* **YOUR ASSIGNMENT**
Could you show each line of the records that contains the word "none"?

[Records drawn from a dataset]
►

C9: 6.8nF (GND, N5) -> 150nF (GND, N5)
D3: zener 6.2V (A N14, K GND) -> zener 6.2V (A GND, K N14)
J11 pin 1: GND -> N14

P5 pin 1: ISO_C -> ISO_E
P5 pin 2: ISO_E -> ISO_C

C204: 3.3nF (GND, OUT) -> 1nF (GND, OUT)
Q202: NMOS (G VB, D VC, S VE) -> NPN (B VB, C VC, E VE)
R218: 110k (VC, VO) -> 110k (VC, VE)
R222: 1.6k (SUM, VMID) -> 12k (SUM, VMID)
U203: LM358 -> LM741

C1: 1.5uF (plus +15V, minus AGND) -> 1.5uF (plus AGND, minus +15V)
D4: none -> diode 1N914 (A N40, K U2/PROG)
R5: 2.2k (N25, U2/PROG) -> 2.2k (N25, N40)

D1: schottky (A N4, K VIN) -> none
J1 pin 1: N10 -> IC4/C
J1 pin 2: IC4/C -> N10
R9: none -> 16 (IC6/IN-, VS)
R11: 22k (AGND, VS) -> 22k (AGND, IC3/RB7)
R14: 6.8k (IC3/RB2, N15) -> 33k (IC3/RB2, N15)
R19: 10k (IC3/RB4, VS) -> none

◄

* **TASK RESPONSE**
D4: none -> diode 1N914 (A N40, K U2/PROG)
D1: schottky (A N4, K VIN) -> none
R9: none -> 16 (IC6/IN-, VS)
R19: 10k (IC3/RB4, VS) -> none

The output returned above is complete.